● **SUPPLIED MATERIAL**:
----------------------------------------
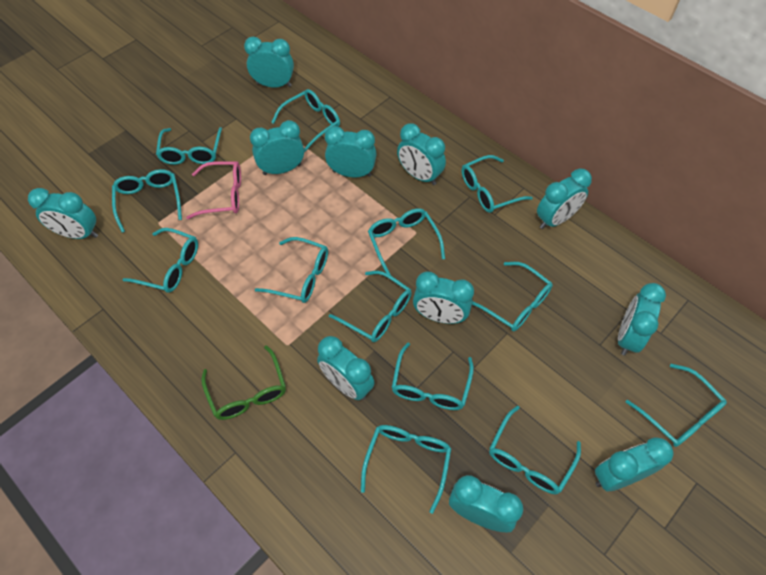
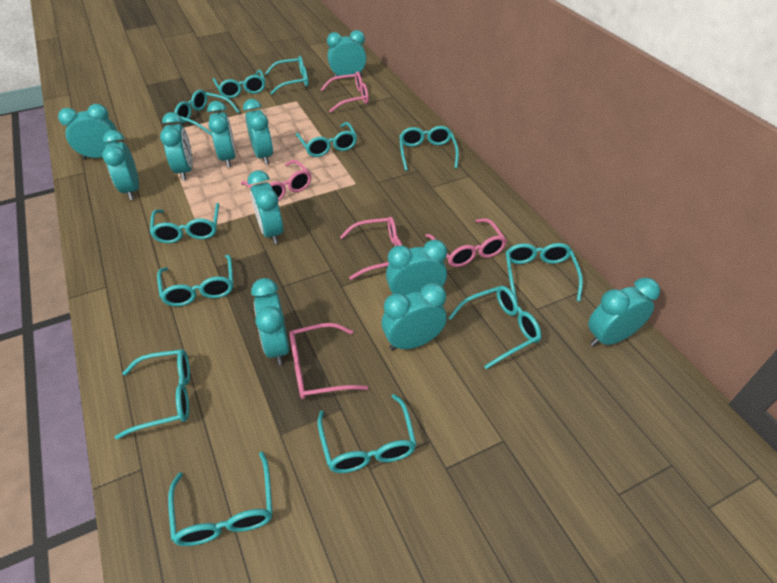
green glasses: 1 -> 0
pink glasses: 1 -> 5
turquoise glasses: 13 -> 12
----------------------------------------
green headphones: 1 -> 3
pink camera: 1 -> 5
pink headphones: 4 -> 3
----------------------------------------
Select all lines with the word "headphones" from the entries above.

green headphones: 1 -> 3
pink headphones: 4 -> 3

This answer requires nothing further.